**WORK TO BE COMPLETED**
What you return should match the data word for word, minus the images.

**DATA RECORDS**
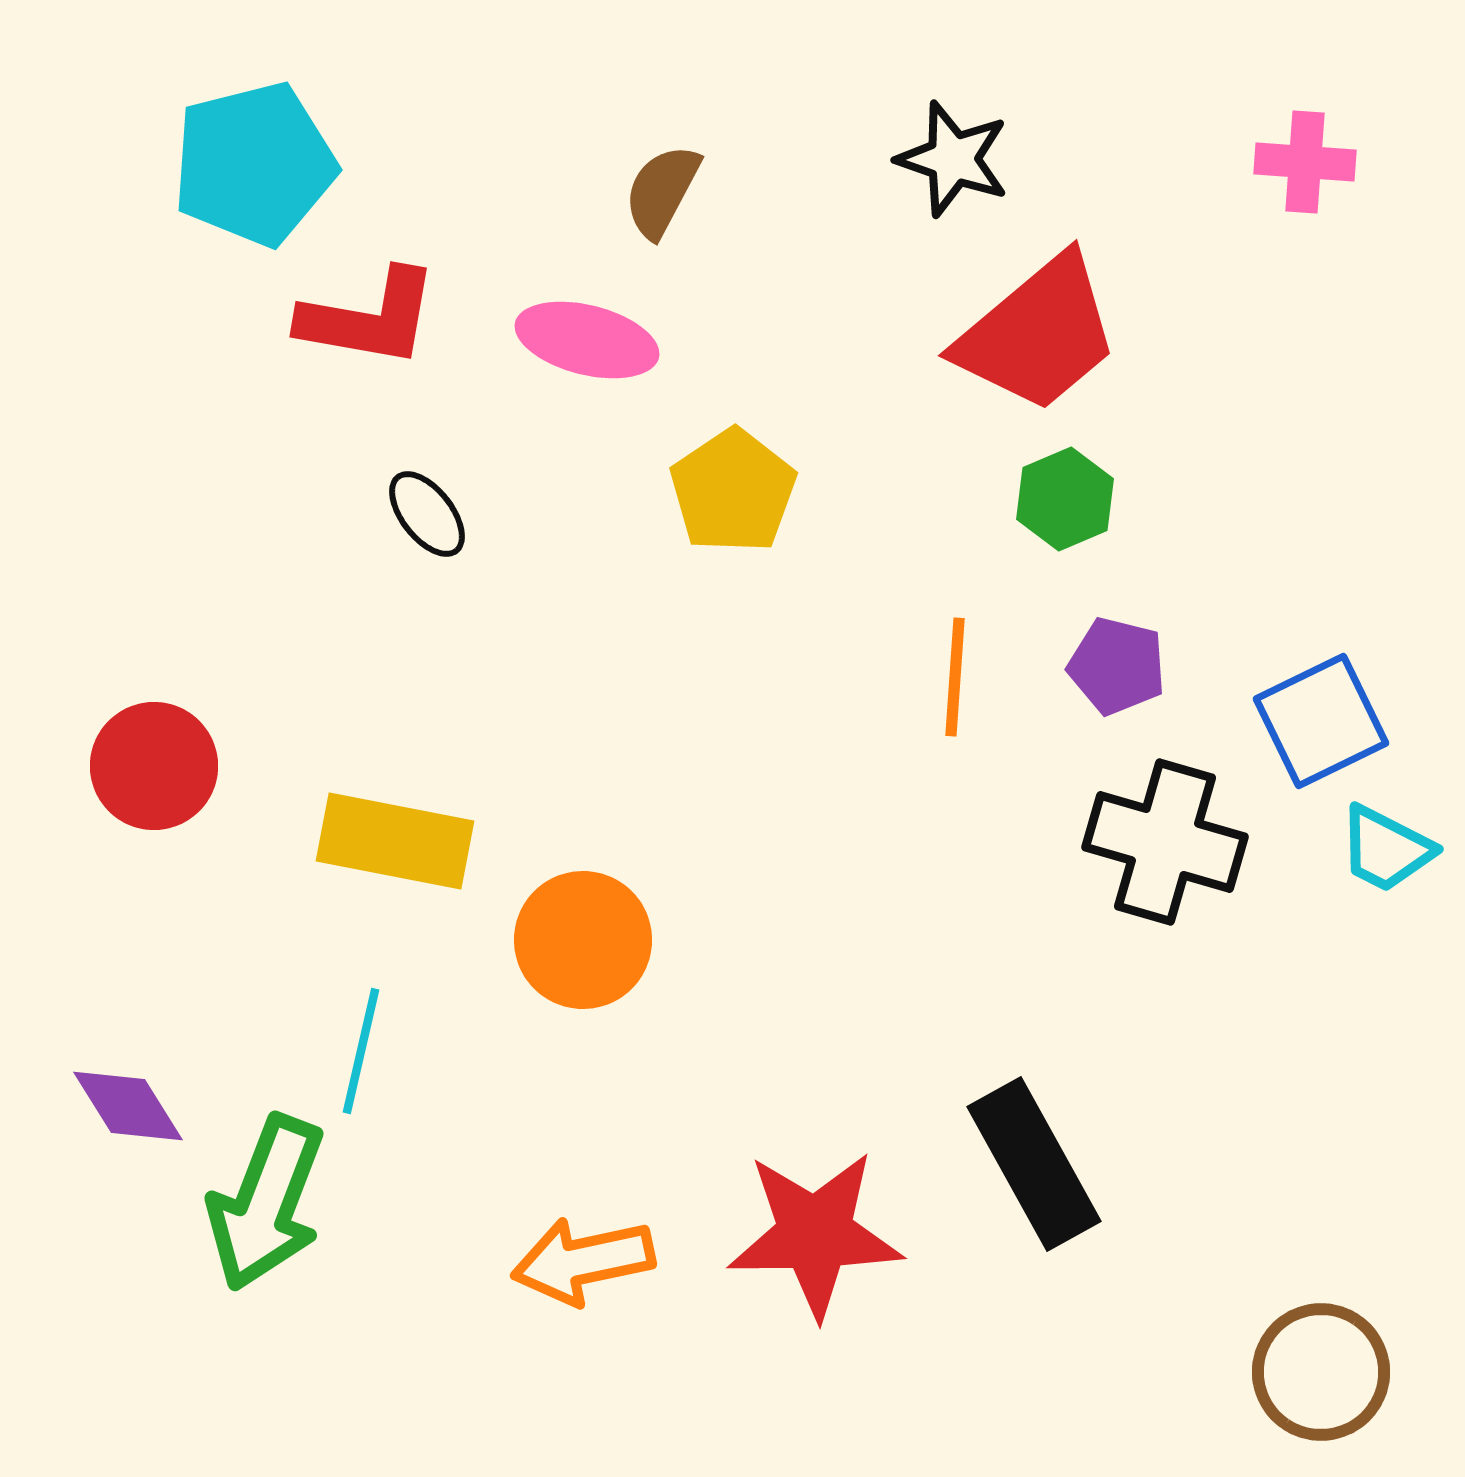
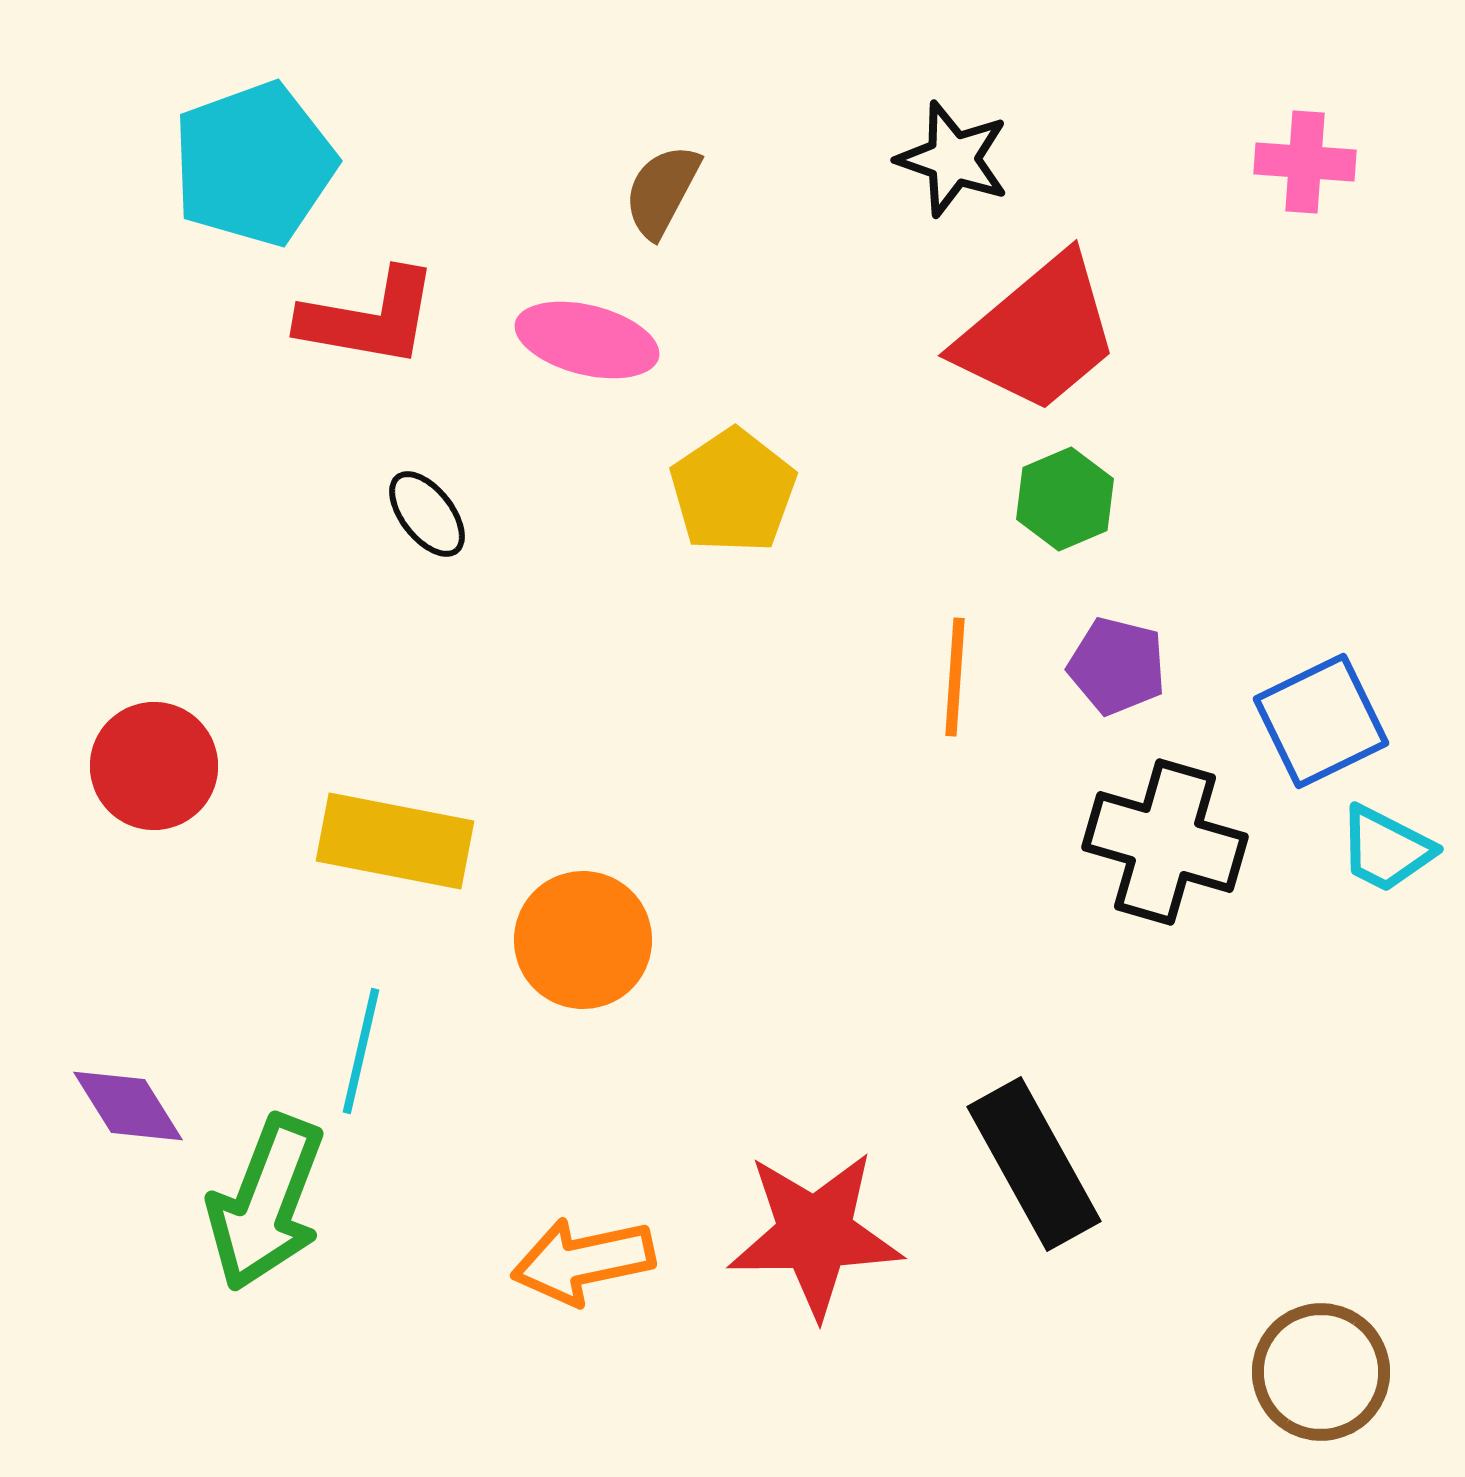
cyan pentagon: rotated 6 degrees counterclockwise
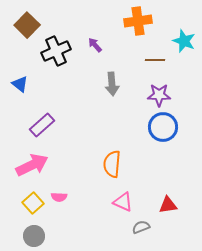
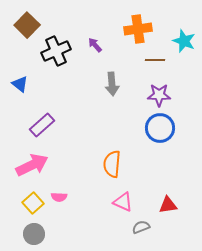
orange cross: moved 8 px down
blue circle: moved 3 px left, 1 px down
gray circle: moved 2 px up
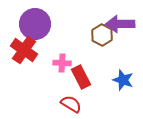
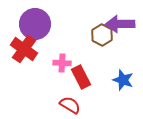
red cross: moved 1 px up
red semicircle: moved 1 px left, 1 px down
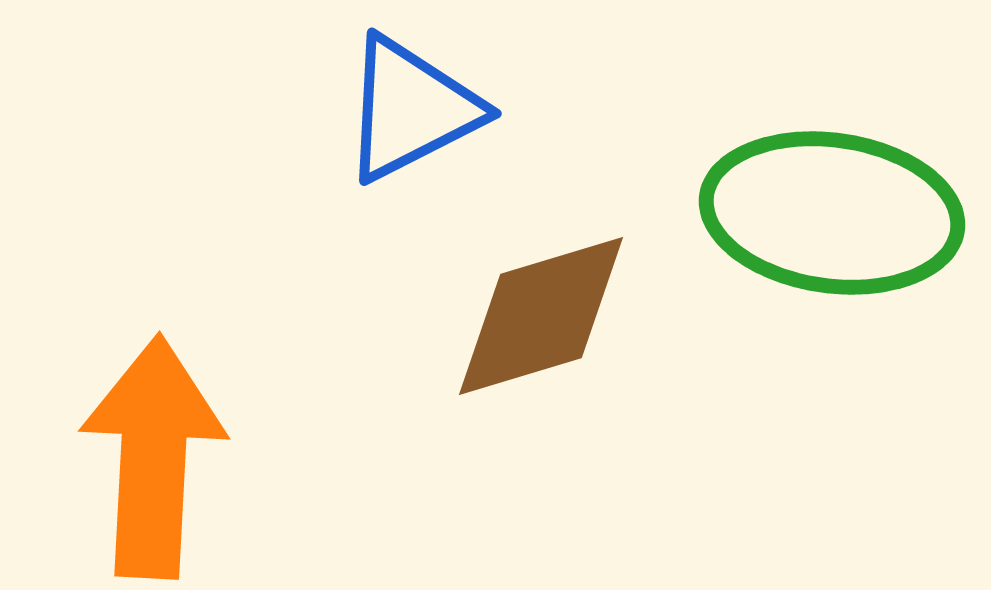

**SOLUTION TO THIS TASK**
cyan pentagon: rotated 6 degrees counterclockwise
orange cross: moved 8 px down
blue circle: moved 3 px left, 1 px down
gray circle: moved 2 px up
red cross: moved 1 px up
red semicircle: moved 1 px left, 1 px down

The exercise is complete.